## [WORK REQUEST]
I would like the lines below, from the one with "U4: XNOR 74HC266" through the one with "SW1: switch (+3V3, W8) -> switch (VRAW, W8)", copied exactly and without any pictures.

Records drawn from a dataset
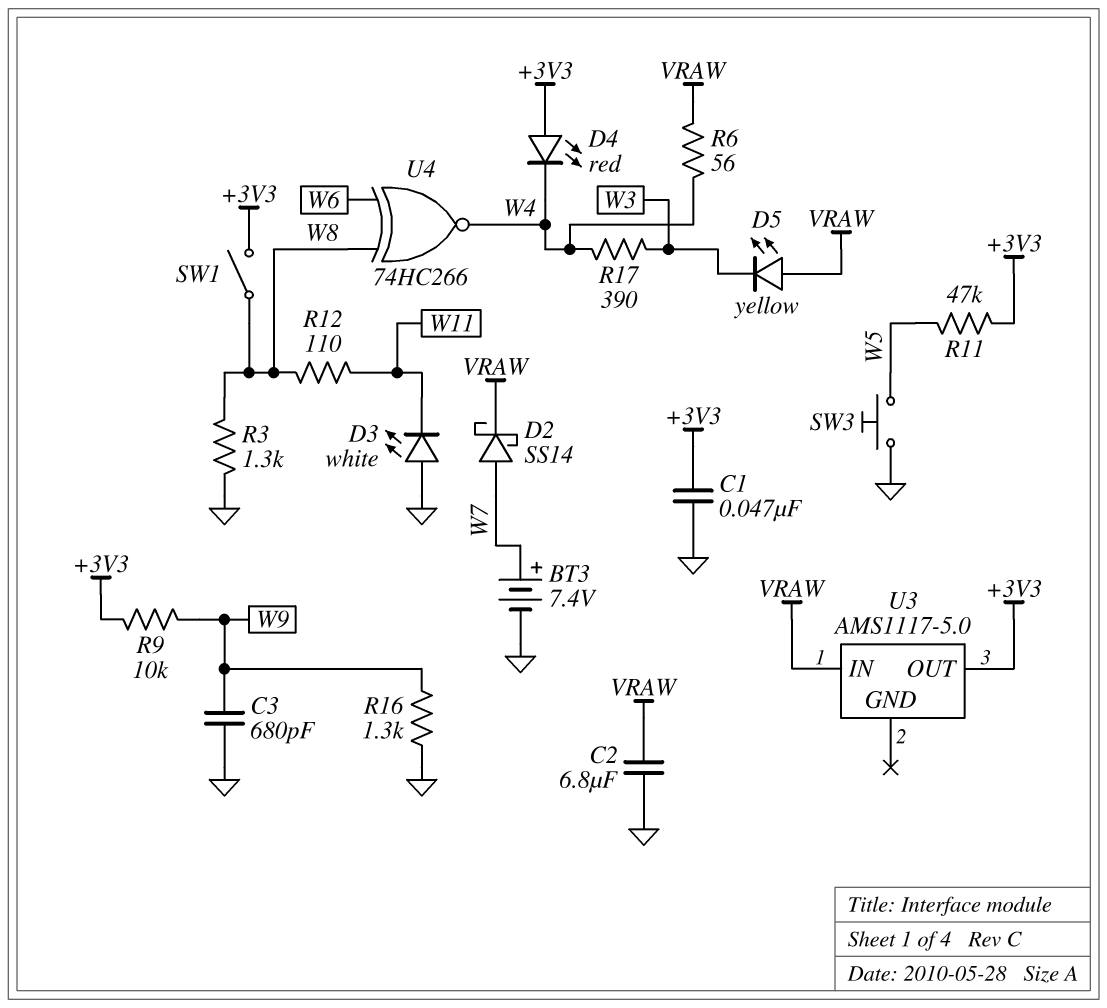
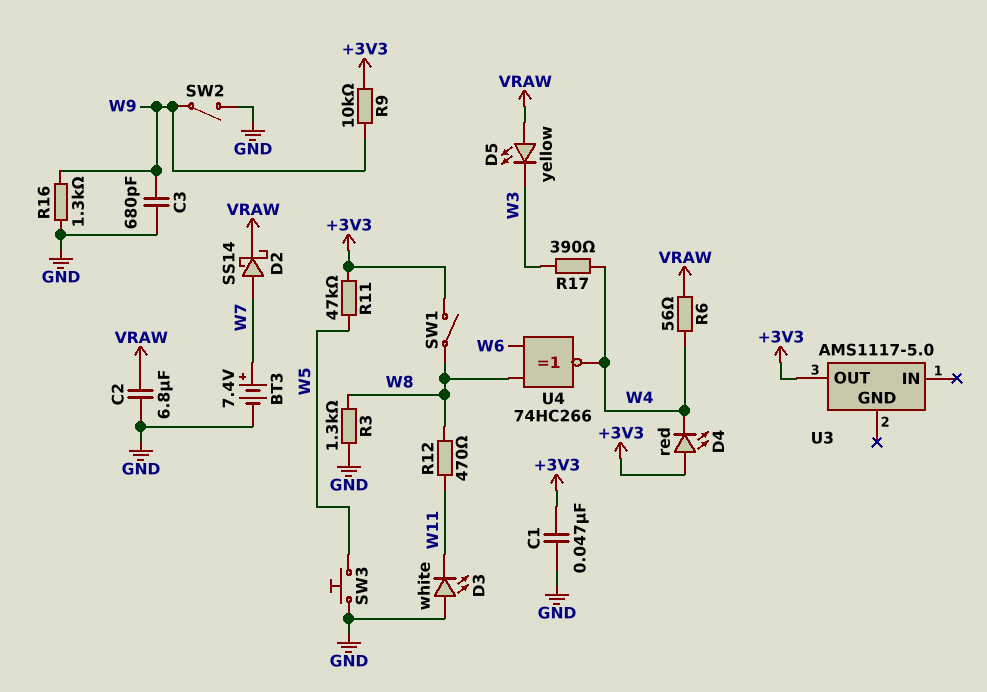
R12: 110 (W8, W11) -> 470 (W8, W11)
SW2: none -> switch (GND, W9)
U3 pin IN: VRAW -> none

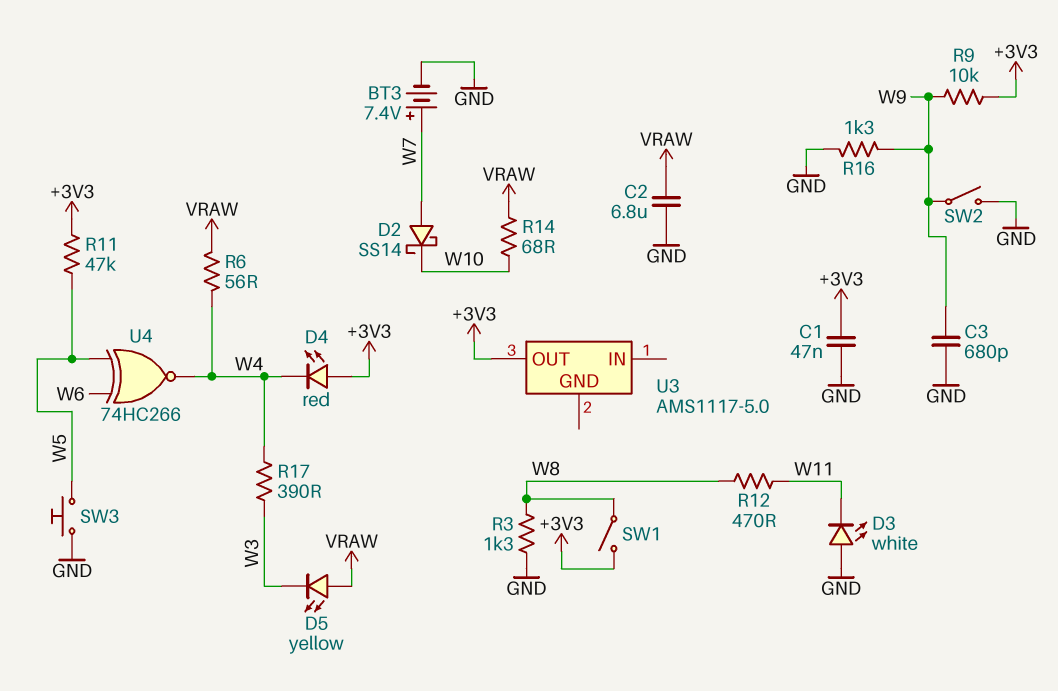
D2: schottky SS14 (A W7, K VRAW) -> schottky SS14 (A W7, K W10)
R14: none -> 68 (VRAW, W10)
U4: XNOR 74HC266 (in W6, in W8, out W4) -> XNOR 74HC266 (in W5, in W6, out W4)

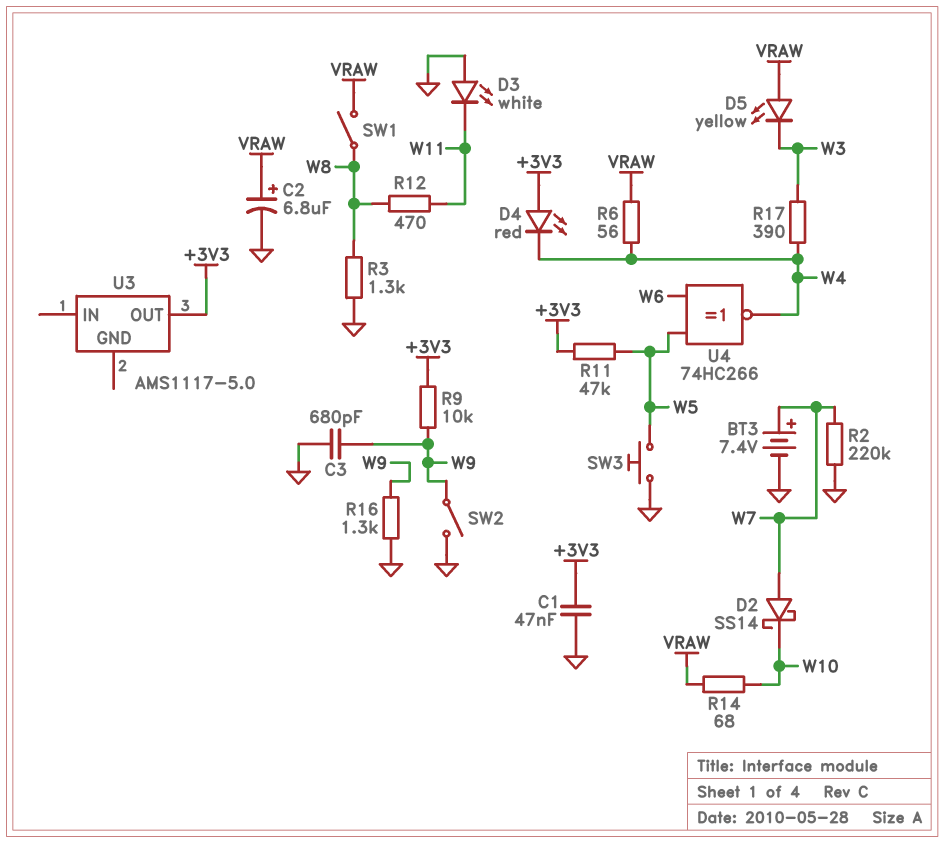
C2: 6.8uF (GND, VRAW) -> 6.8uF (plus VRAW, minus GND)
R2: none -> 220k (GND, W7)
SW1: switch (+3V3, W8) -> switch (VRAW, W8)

...

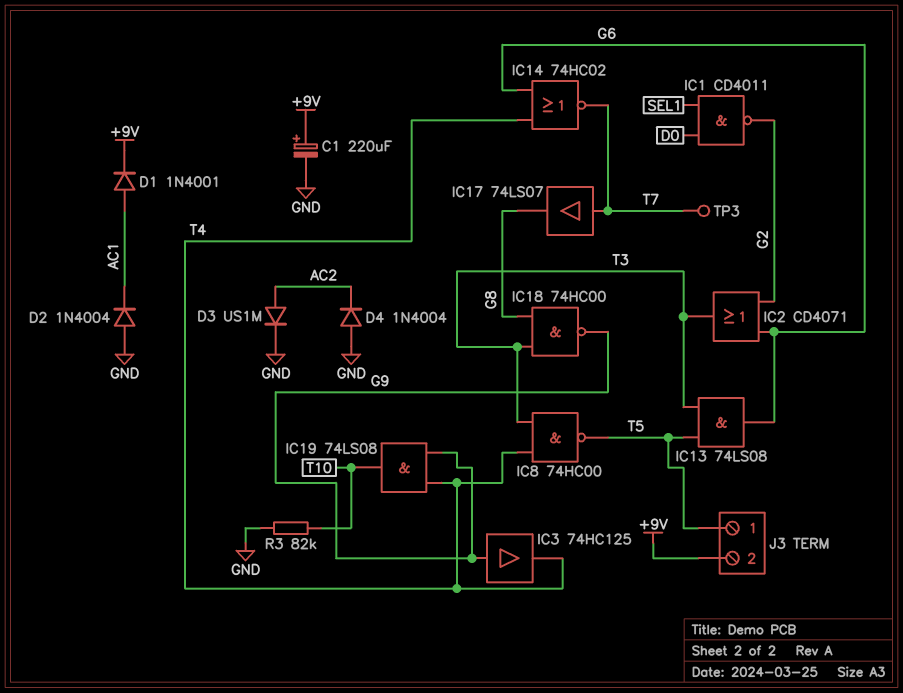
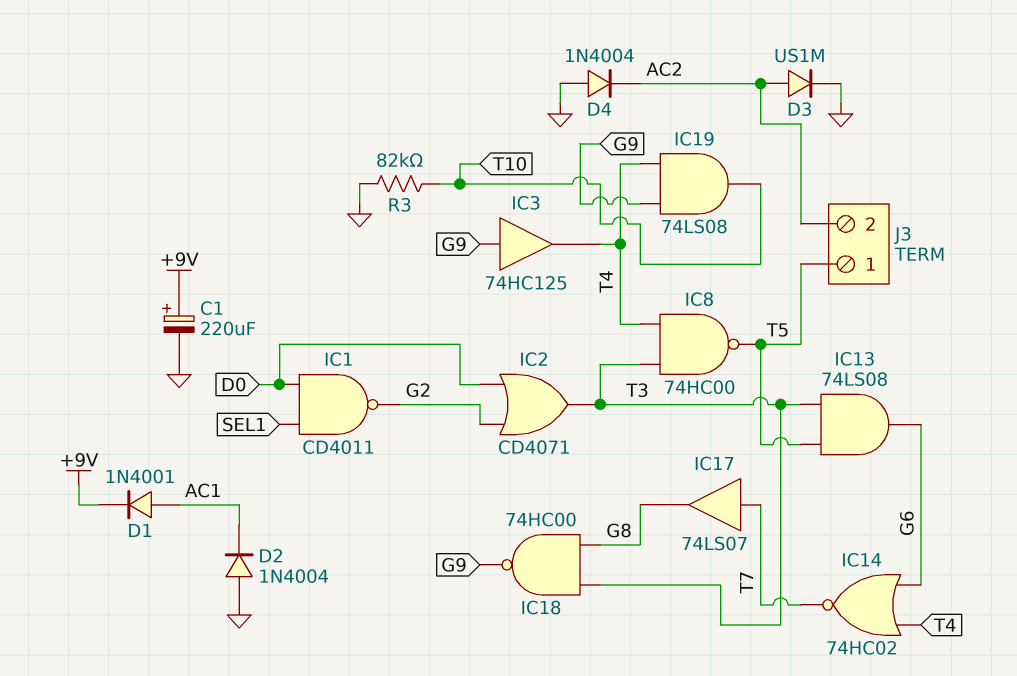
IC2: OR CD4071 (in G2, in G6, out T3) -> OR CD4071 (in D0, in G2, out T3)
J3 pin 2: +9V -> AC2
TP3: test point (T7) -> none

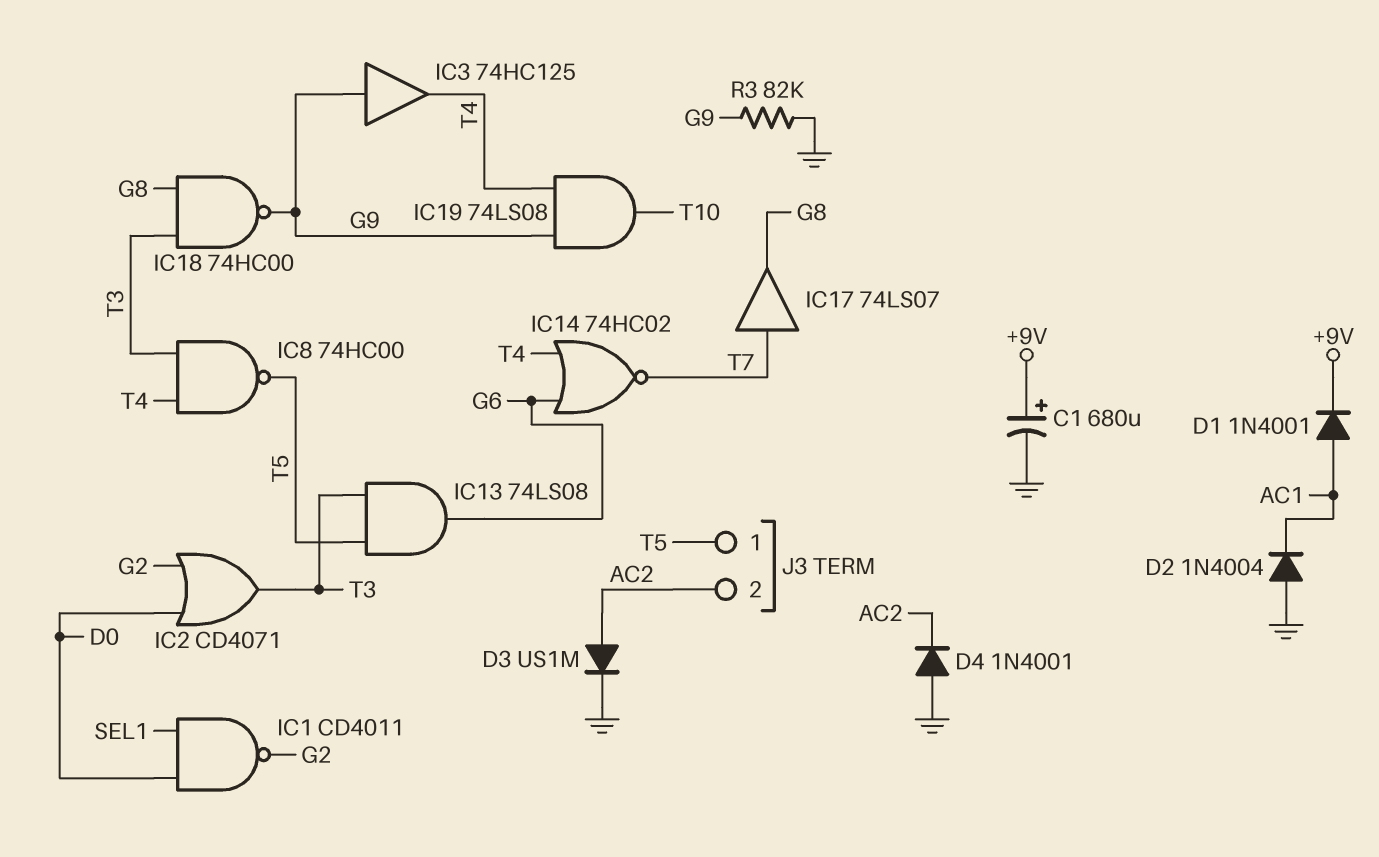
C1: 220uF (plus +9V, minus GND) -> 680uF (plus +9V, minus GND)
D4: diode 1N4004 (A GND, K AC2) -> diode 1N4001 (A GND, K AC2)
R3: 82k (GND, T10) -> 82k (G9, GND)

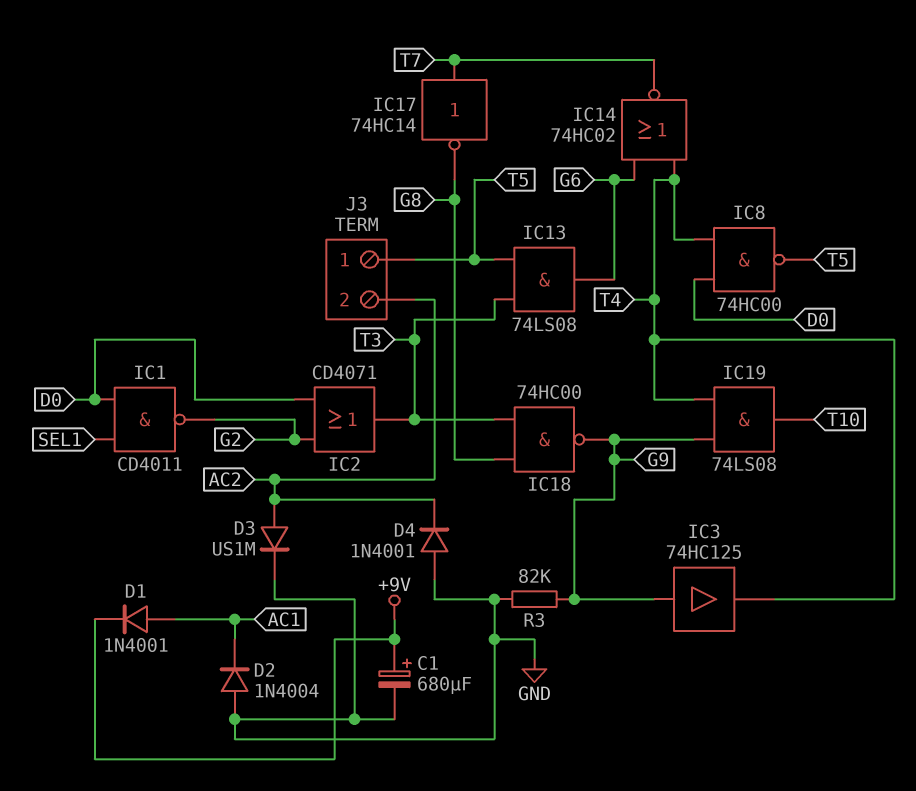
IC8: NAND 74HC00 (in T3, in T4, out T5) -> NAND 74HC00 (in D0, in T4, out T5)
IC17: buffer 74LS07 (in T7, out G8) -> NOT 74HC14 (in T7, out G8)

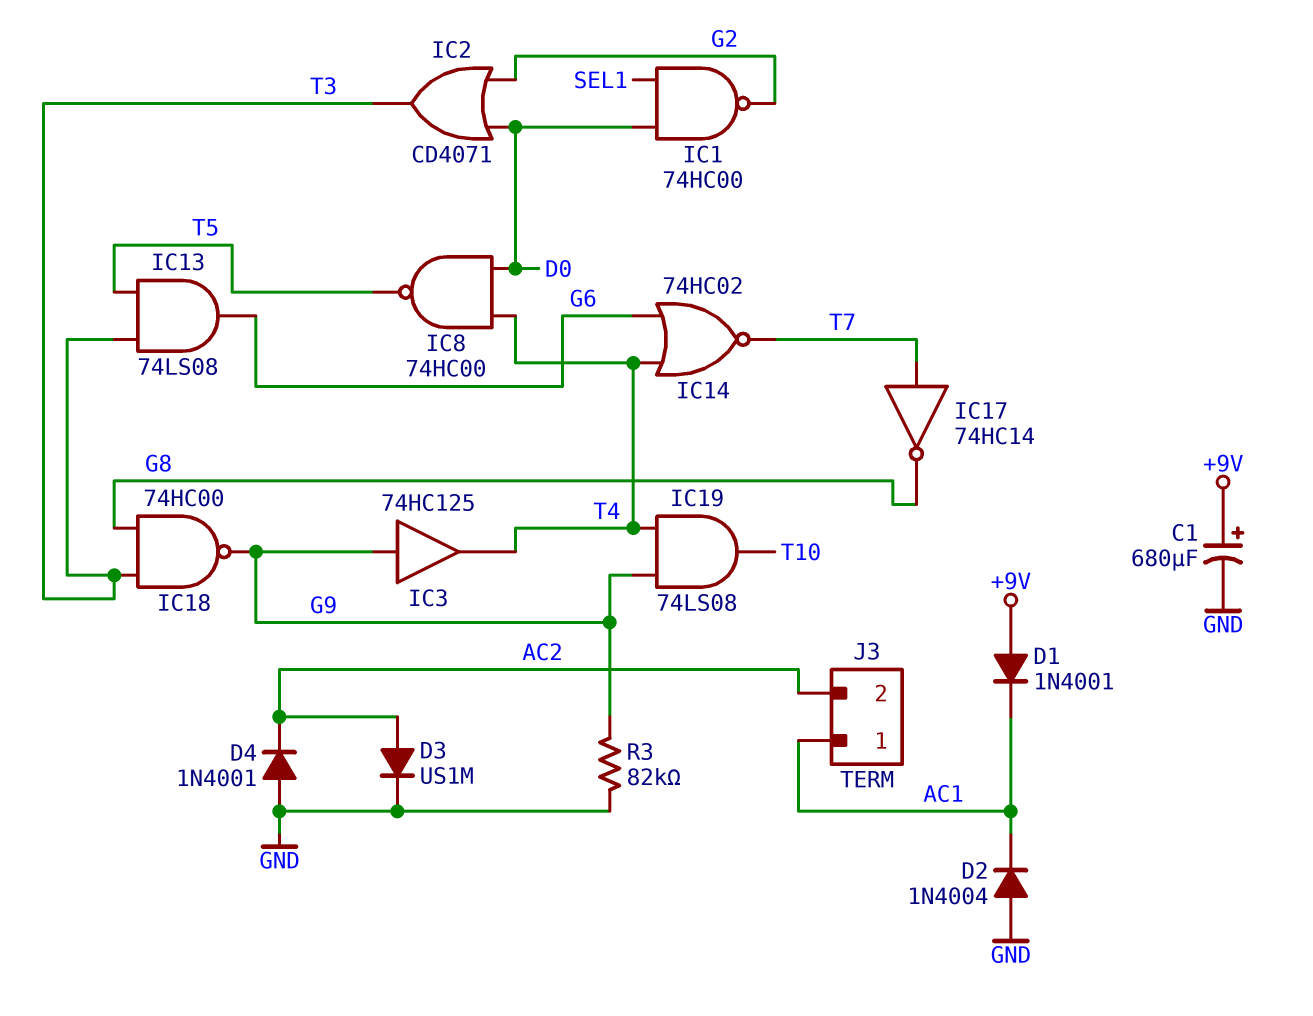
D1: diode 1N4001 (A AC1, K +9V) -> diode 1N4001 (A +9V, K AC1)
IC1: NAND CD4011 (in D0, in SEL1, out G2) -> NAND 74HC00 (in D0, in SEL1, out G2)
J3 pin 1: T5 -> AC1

==

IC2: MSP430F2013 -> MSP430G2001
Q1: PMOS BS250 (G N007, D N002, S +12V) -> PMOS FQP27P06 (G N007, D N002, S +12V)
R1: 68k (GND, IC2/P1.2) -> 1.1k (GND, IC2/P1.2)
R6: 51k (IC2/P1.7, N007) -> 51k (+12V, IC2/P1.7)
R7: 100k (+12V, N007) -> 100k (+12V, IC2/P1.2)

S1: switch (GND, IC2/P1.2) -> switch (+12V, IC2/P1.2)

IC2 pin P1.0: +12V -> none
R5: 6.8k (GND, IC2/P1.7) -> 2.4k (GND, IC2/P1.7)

## [TASK RESPONSE]
U4: XNOR 74HC266 (in W6, in W8, out W4) -> XNOR 74HC266 (in W5, in W6, out W4)

C2: 6.8uF (GND, VRAW) -> 6.8uF (plus VRAW, minus GND)
R2: none -> 220k (GND, W7)
SW1: switch (+3V3, W8) -> switch (VRAW, W8)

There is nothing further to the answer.